PROBLEM TO SOLVE – Type the listing below out again exactly. No images.

DATA SHOWN –
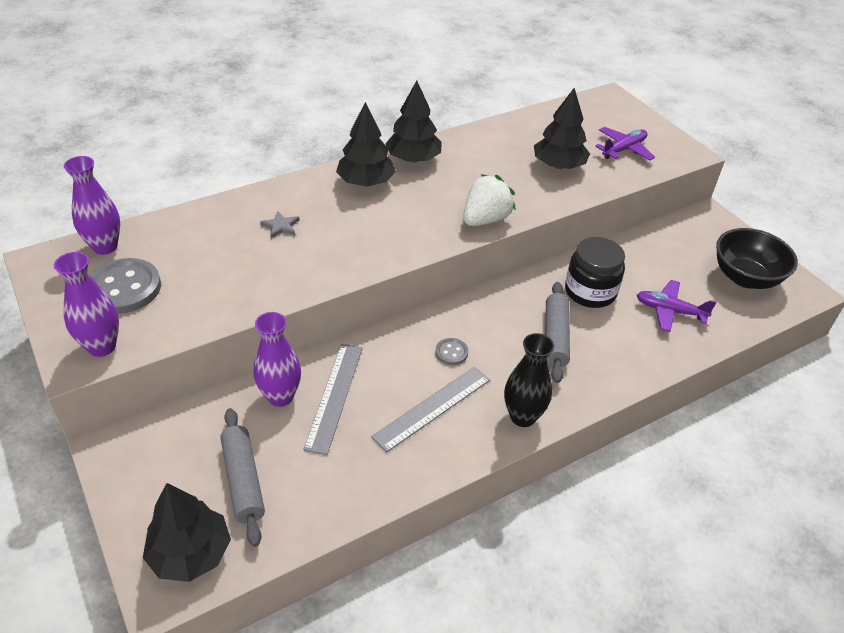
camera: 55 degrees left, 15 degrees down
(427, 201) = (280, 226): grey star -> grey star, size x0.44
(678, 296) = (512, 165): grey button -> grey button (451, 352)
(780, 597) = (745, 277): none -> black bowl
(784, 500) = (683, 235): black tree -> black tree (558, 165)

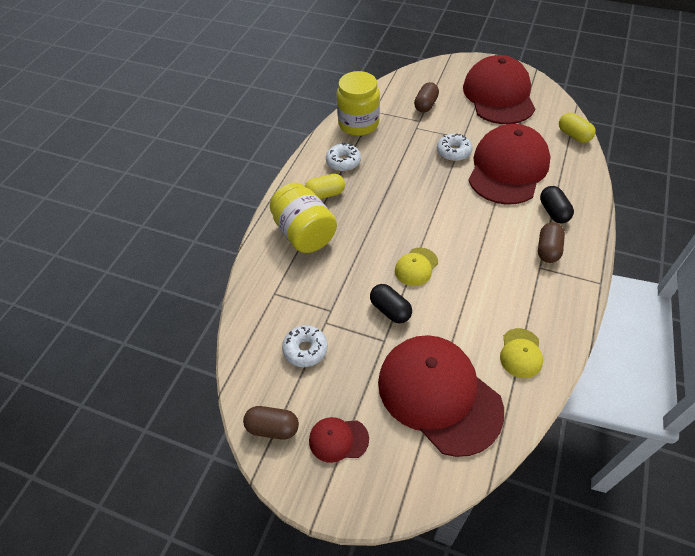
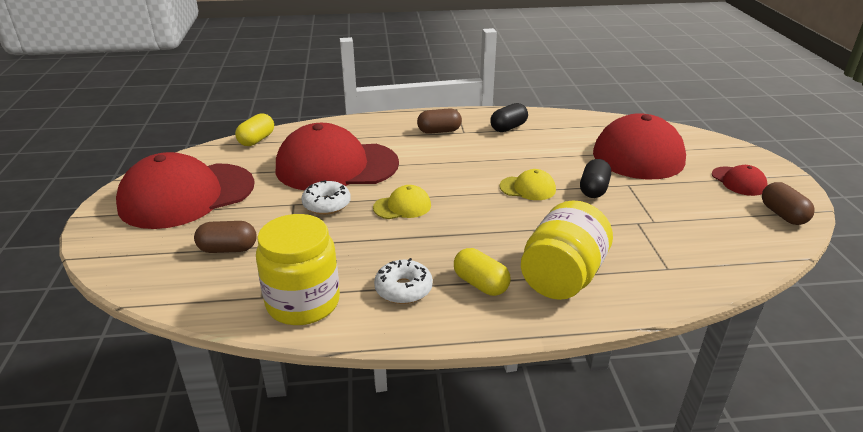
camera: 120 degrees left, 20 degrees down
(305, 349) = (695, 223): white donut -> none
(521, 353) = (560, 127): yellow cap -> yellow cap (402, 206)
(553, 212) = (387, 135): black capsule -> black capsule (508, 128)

THE COMPLETED TASK –
camera: 55 degrees left, 15 degrees down
(427, 201) = (280, 226): grey star -> grey star, size x0.44
(678, 296) = (512, 165): grey button -> grey button (451, 352)
(780, 597) = (745, 277): none -> black bowl
(784, 500) = (683, 235): black tree -> black tree (558, 165)

camera: 120 degrees left, 20 degrees down
(305, 349) = (695, 223): white donut -> none
(521, 353) = (560, 127): yellow cap -> yellow cap (402, 206)
(553, 212) = (387, 135): black capsule -> black capsule (508, 128)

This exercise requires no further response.